[Stepwise shape edit descriptions]
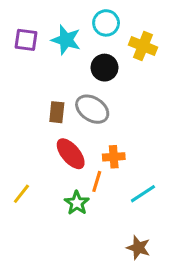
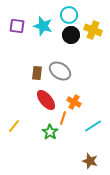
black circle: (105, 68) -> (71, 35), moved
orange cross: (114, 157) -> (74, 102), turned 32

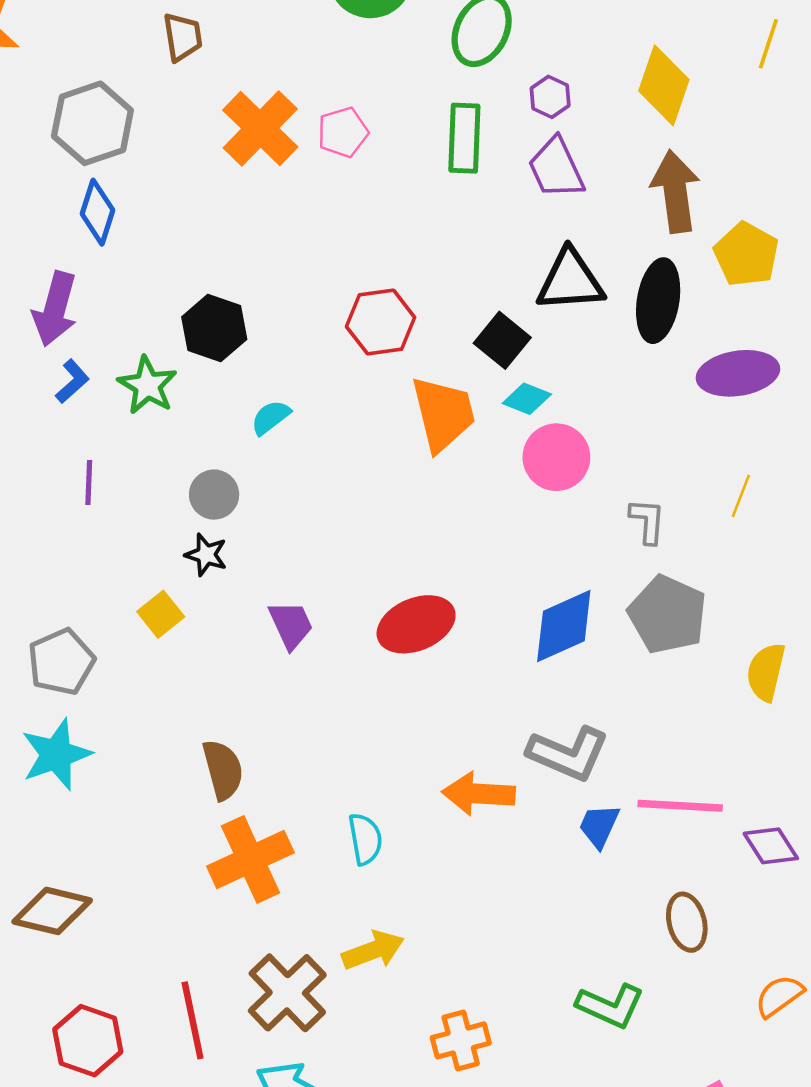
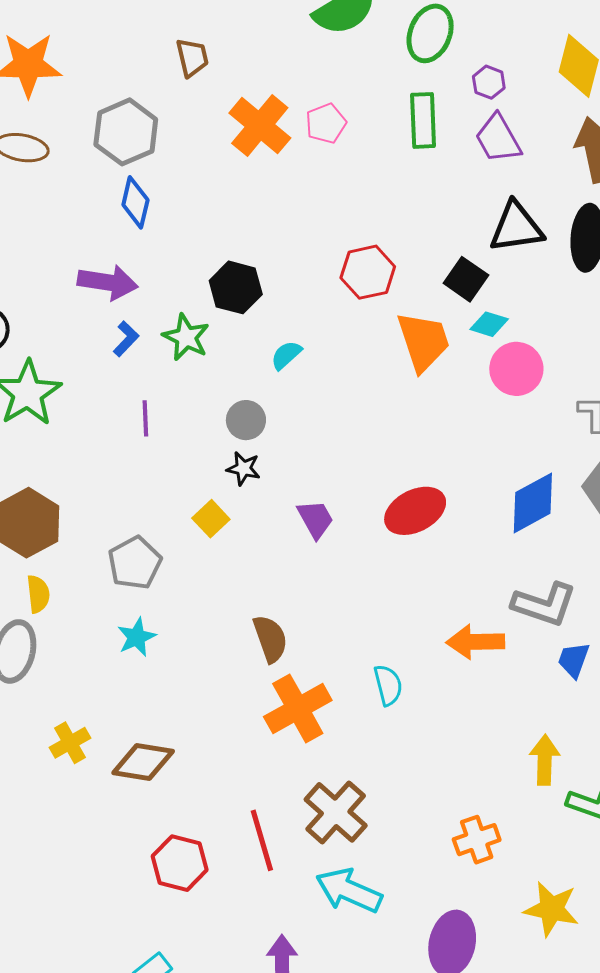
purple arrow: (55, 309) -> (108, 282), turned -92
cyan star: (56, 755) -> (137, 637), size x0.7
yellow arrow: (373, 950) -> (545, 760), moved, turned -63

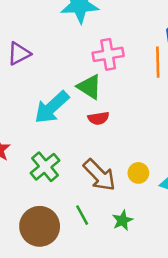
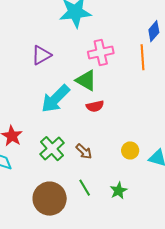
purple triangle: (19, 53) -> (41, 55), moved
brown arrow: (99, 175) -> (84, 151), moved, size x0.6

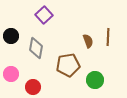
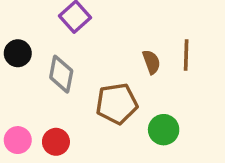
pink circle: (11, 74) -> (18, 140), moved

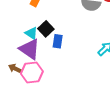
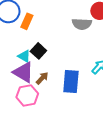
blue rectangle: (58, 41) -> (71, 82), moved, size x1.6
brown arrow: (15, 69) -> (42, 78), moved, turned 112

ACTION ITEM
In your copy of the entries above, leave out the pictures and keep every word exact.

EXERCISE RESPONSE
black circle: (105, 68) -> (71, 35), moved
orange cross: (114, 157) -> (74, 102), turned 32

purple arrow: (55, 309) -> (108, 282), turned -92
cyan star: (56, 755) -> (137, 637), size x0.7
yellow arrow: (373, 950) -> (545, 760), moved, turned -63

purple triangle: (19, 53) -> (41, 55), moved
brown arrow: (99, 175) -> (84, 151), moved, size x0.6

pink circle: (11, 74) -> (18, 140), moved

blue rectangle: (58, 41) -> (71, 82), moved, size x1.6
brown arrow: (15, 69) -> (42, 78), moved, turned 112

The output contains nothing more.